→ EXERCISE:
Print the line containing "(517, 319) = (433, 492): brown" and every later line of the records. Keep each one exactly as given, ending with the last.

------------------------------------------------------------

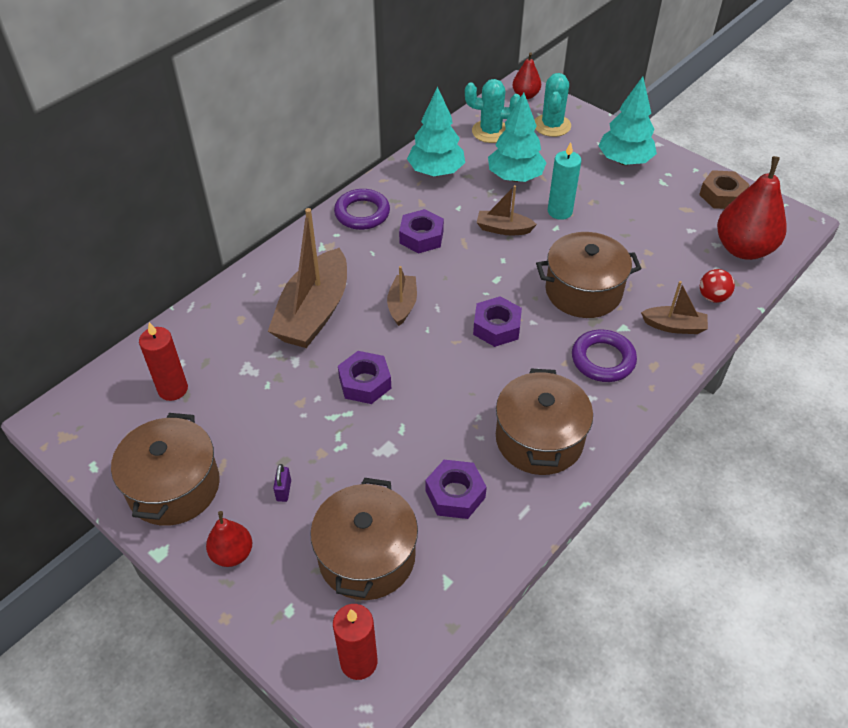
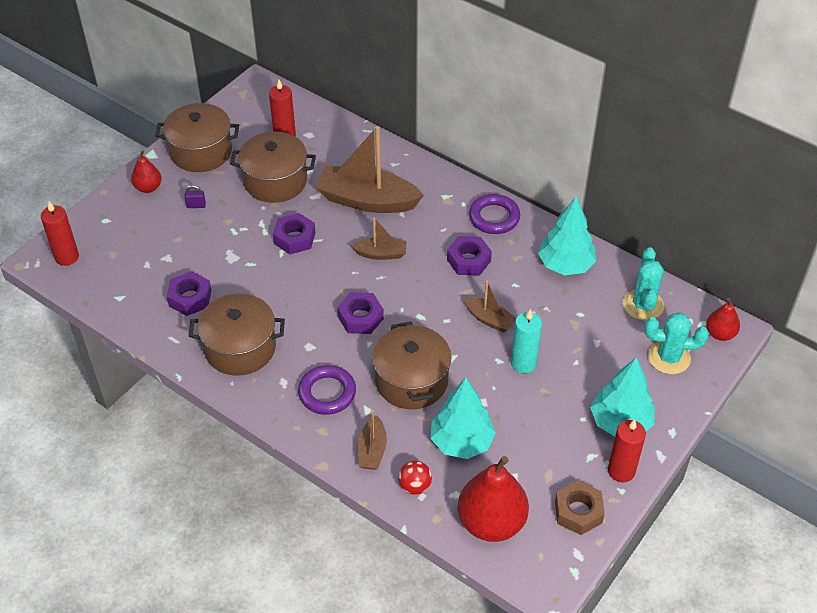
camera: 85 degrees right, 0 degrees up
(367, 556) = (141, 254): brown pot -> brown pot (275, 181)
(503, 229) = (489, 319): brown boat -> brown boat turned 120 degrees clockwise
(515, 177) = (570, 327): turquoise tree -> turquoise tree (461, 442)
(676, 167) = (621, 471): none -> red candle

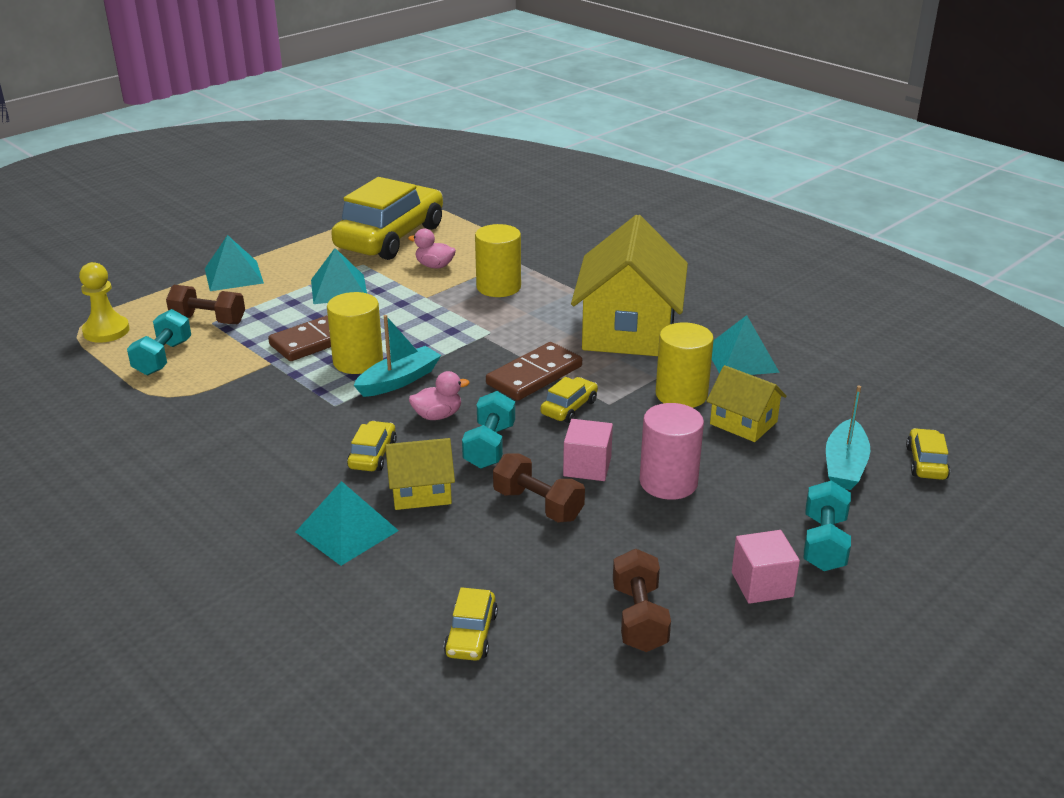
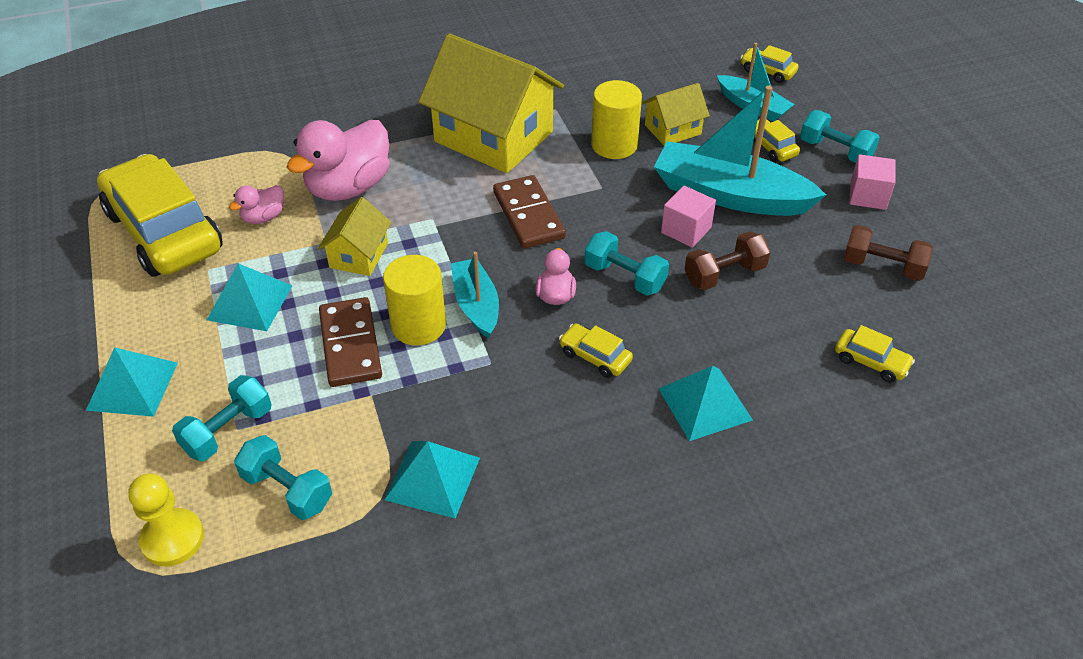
camera: 65 degrees left, 15 degrees up
(208, 320) = (228, 431): brown dumbbell -> turquoise dumbbell
(421, 492) = (670, 339): yellow house -> yellow house (358, 255)
(498, 287) = (349, 187): yellow cylinder -> pink duck
(569, 408) = (594, 211): yellow car -> yellow car (770, 147)
(668, 482) = (729, 195): pink cylinder -> turquoise boat
(741, 359) = (583, 96): turquoise pyramid -> turquoise pyramid (432, 478)

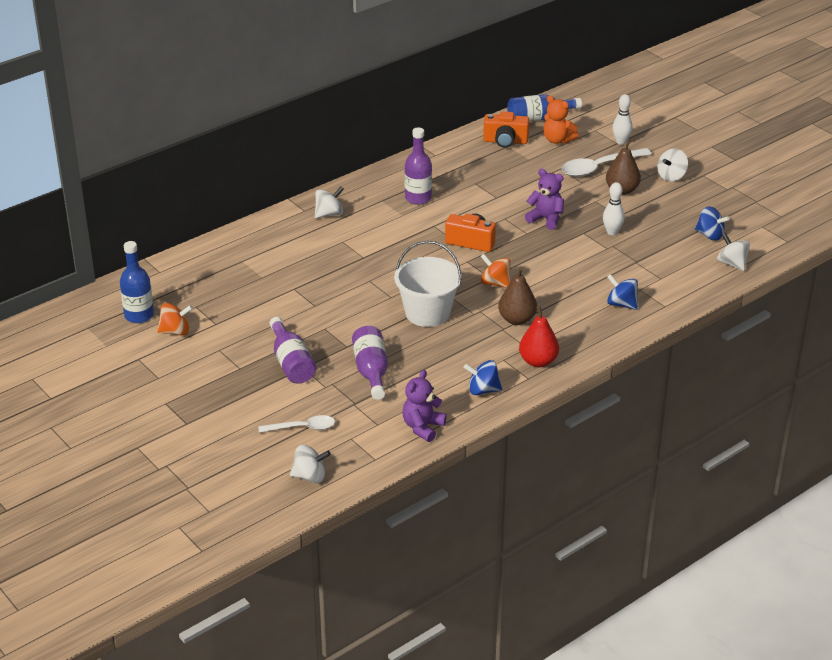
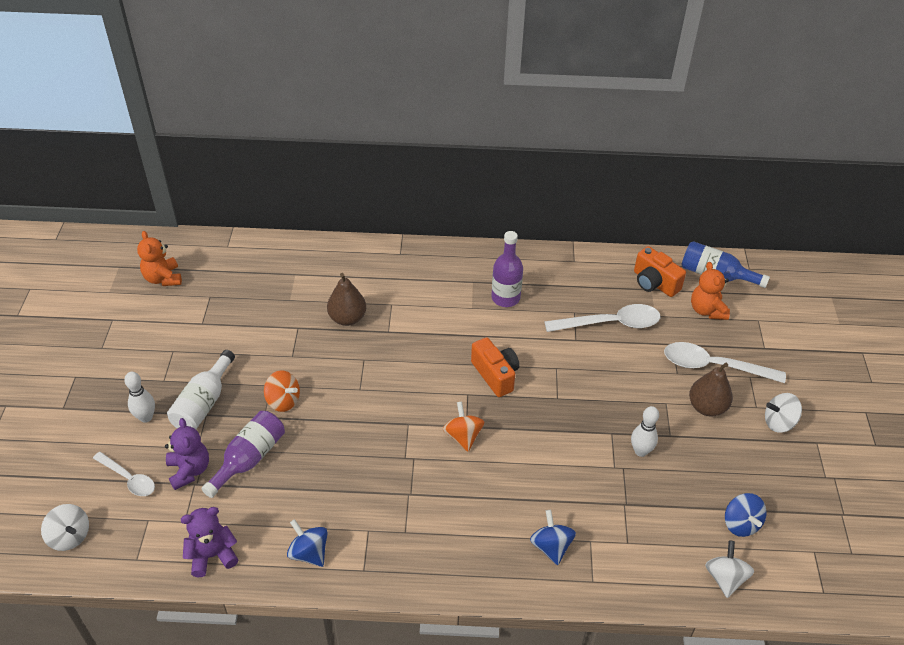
camera: 40 degrees right, 10 degrees up
(139, 315) = (163, 278): blue bottle -> orange teddy bear
(175, 331) = (167, 311): orange spinning top -> orange spinning top (283, 401)
(291, 363) = (204, 403): purple bottle -> white bottle
(329, 214) = (414, 269): white spinning top -> none
(427, 313) = (367, 428): white bucket -> none
(507, 177) = (610, 323): none -> white spoon
(517, 319) = (433, 492): brown pear -> brown pear (347, 318)
(538, 361) = (394, 557): red pear -> none
(546, 219) = (593, 394): purple teddy bear -> purple teddy bear (189, 470)
(621, 142) = (770, 349): white bowling pin -> white bowling pin (146, 417)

------------------------------------------------------------

→ SOLUTION TO THIS TASK:
(517, 319) = (433, 492): brown pear -> brown pear (347, 318)
(538, 361) = (394, 557): red pear -> none
(546, 219) = (593, 394): purple teddy bear -> purple teddy bear (189, 470)
(621, 142) = (770, 349): white bowling pin -> white bowling pin (146, 417)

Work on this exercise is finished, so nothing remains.